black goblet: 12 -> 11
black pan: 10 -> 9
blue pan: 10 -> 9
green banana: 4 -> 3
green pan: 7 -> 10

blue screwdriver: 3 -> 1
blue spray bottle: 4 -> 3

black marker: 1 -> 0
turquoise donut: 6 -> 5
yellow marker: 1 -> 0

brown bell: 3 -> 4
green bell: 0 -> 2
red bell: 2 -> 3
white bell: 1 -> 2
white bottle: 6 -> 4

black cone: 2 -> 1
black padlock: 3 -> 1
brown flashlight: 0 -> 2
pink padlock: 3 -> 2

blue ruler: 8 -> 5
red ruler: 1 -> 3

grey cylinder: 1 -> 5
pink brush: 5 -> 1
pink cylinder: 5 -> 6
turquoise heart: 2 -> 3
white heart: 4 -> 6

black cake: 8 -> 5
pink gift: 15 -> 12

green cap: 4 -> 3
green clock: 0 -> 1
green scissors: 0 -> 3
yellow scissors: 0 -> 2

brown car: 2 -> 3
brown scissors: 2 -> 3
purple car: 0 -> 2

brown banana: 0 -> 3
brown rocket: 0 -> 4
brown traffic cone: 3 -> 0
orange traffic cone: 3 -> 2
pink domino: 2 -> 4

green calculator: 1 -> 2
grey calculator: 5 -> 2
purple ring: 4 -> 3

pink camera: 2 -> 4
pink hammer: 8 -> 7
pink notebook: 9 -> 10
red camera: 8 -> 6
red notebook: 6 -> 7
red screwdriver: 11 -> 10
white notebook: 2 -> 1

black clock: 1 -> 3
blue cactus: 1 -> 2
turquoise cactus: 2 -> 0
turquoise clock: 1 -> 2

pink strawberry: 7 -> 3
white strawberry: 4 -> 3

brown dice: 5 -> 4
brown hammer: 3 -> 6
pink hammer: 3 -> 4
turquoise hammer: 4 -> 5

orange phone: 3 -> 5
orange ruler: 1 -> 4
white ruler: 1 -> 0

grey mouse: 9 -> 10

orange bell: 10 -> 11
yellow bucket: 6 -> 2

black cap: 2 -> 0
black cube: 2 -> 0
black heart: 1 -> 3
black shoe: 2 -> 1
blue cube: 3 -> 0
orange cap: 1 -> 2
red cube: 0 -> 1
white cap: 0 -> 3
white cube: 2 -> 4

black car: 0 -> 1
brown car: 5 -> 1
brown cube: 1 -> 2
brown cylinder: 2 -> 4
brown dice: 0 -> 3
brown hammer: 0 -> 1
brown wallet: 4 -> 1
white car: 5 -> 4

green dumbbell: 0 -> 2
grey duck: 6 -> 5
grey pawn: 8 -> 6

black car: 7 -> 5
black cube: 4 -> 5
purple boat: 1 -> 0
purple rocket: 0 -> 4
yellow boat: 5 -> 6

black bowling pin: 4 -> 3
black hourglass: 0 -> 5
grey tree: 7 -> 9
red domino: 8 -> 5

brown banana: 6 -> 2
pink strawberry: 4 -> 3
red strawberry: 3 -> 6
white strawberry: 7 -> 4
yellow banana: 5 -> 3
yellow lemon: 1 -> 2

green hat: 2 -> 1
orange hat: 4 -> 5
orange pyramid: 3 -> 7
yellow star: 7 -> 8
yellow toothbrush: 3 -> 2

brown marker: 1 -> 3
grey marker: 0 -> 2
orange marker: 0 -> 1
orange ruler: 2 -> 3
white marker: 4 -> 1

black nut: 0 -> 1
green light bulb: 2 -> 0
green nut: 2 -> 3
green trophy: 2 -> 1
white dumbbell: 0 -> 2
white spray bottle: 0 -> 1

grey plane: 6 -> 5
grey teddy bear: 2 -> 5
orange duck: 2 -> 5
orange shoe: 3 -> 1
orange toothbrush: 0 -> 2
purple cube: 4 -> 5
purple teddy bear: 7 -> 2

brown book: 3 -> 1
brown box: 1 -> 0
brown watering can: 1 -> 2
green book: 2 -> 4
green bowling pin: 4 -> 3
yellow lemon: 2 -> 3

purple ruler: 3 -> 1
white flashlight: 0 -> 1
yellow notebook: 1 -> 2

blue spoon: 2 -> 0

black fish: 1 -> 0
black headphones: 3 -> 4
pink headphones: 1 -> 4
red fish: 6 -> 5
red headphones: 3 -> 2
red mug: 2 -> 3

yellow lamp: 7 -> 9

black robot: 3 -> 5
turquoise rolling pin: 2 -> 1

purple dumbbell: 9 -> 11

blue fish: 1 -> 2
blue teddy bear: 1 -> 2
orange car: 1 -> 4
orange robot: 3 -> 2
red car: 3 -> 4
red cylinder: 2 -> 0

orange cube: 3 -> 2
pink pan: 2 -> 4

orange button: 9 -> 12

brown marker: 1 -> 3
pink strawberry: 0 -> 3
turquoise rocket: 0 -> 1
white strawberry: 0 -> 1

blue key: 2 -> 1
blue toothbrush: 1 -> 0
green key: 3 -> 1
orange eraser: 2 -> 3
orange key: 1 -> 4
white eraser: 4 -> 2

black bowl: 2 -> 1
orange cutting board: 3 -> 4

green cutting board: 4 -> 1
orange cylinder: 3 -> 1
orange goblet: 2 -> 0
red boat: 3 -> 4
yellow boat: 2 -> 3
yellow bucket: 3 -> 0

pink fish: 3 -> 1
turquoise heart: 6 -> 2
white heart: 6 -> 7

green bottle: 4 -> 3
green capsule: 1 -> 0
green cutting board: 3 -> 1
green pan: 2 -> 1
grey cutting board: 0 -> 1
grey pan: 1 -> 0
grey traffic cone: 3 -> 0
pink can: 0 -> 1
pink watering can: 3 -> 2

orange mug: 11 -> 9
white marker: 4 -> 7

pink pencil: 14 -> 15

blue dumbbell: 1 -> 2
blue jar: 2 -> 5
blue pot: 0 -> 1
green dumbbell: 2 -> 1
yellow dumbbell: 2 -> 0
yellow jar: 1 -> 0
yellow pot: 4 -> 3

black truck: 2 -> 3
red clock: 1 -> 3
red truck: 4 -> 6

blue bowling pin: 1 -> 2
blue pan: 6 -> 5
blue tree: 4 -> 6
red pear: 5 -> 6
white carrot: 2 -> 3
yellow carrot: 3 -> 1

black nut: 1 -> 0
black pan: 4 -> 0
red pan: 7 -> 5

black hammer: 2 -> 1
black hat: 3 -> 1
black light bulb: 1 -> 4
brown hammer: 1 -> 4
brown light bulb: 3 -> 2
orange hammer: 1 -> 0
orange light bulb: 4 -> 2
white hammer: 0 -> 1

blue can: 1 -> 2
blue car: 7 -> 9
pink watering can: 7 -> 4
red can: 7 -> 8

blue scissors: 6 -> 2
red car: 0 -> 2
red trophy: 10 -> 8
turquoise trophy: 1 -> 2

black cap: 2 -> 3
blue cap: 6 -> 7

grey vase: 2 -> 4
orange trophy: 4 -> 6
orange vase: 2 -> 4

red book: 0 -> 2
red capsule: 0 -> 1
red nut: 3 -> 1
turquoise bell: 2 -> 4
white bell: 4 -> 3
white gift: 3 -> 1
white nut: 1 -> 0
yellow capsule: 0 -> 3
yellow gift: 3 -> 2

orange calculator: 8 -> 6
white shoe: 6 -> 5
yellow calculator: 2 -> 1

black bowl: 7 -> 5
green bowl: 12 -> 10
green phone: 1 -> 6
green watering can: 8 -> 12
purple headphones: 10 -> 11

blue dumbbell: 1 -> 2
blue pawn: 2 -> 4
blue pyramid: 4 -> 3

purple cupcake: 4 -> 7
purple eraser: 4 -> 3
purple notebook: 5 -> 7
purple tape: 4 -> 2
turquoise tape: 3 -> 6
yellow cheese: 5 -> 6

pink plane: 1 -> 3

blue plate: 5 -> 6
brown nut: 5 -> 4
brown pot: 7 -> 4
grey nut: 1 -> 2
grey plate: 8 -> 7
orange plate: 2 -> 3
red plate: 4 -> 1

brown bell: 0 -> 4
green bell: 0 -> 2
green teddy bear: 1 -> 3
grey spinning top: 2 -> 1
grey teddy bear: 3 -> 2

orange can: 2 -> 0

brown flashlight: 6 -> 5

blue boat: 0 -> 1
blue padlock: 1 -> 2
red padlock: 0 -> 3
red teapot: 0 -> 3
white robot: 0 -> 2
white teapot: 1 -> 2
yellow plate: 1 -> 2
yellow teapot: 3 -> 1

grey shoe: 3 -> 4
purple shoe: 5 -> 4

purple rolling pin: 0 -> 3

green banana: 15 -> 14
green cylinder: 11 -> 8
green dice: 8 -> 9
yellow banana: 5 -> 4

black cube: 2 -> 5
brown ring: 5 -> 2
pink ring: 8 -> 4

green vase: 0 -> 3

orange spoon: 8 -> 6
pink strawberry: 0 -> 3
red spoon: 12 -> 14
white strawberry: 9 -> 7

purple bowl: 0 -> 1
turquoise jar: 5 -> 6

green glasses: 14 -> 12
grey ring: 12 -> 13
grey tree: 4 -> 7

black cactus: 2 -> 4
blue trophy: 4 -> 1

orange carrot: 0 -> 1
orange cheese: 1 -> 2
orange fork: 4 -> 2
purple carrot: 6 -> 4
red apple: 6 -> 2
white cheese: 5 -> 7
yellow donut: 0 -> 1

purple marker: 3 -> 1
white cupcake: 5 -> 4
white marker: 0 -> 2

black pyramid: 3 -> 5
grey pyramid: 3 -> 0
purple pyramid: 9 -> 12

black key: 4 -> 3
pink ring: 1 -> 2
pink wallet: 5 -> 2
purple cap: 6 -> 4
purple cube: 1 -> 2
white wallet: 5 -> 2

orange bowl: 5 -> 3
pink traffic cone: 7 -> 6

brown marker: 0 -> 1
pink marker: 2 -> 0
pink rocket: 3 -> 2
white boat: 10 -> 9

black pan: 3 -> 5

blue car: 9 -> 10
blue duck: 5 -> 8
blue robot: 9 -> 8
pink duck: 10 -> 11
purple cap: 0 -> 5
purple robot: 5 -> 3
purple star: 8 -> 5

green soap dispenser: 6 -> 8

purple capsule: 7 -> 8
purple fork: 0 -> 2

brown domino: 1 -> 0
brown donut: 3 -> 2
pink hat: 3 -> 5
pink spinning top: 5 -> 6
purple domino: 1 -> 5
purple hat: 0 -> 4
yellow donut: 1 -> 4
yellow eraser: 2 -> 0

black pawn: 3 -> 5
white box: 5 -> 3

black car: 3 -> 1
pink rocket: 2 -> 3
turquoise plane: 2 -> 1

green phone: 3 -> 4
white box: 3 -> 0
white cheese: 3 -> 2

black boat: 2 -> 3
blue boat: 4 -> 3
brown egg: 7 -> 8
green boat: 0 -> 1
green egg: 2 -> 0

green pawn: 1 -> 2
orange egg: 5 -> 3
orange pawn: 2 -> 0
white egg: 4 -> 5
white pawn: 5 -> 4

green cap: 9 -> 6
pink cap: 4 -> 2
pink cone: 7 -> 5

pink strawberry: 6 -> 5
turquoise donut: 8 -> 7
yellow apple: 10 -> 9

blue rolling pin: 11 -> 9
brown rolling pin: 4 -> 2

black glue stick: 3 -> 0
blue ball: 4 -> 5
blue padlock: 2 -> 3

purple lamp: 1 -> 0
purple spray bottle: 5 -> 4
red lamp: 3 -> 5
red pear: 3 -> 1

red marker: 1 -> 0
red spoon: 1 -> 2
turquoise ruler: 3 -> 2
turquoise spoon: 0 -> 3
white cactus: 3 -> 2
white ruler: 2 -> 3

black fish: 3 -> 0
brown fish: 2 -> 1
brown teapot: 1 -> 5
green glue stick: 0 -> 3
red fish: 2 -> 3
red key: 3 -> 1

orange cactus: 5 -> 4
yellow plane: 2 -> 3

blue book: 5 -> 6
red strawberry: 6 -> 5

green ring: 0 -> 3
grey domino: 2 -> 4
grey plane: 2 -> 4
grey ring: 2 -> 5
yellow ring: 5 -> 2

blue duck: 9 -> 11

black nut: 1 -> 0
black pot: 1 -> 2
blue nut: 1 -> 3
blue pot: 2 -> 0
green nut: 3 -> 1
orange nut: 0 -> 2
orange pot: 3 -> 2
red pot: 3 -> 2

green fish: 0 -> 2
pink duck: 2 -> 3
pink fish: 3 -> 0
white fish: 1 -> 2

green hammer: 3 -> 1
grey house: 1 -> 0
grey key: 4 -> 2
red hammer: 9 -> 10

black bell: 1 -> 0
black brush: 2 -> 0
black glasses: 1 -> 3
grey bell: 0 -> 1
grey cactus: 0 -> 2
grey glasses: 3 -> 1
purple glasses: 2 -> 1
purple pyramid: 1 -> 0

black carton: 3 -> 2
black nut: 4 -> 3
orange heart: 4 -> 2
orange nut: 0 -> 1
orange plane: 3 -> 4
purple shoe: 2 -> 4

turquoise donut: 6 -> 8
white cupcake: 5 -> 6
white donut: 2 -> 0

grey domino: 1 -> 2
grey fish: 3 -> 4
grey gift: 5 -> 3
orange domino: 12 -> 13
· · · · ·
■ Assignment: What you give back must be the stretch above, starting at the line with "black cap: 2 -> 3" and ending at the line with "orange can: 2 -> 0", copied exactly.

■ Output:
black cap: 2 -> 3
blue cap: 6 -> 7

grey vase: 2 -> 4
orange trophy: 4 -> 6
orange vase: 2 -> 4

red book: 0 -> 2
red capsule: 0 -> 1
red nut: 3 -> 1
turquoise bell: 2 -> 4
white bell: 4 -> 3
white gift: 3 -> 1
white nut: 1 -> 0
yellow capsule: 0 -> 3
yellow gift: 3 -> 2

orange calculator: 8 -> 6
white shoe: 6 -> 5
yellow calculator: 2 -> 1

black bowl: 7 -> 5
green bowl: 12 -> 10
green phone: 1 -> 6
green watering can: 8 -> 12
purple headphones: 10 -> 11

blue dumbbell: 1 -> 2
blue pawn: 2 -> 4
blue pyramid: 4 -> 3

purple cupcake: 4 -> 7
purple eraser: 4 -> 3
purple notebook: 5 -> 7
purple tape: 4 -> 2
turquoise tape: 3 -> 6
yellow cheese: 5 -> 6

pink plane: 1 -> 3

blue plate: 5 -> 6
brown nut: 5 -> 4
brown pot: 7 -> 4
grey nut: 1 -> 2
grey plate: 8 -> 7
orange plate: 2 -> 3
red plate: 4 -> 1

brown bell: 0 -> 4
green bell: 0 -> 2
green teddy bear: 1 -> 3
grey spinning top: 2 -> 1
grey teddy bear: 3 -> 2

orange can: 2 -> 0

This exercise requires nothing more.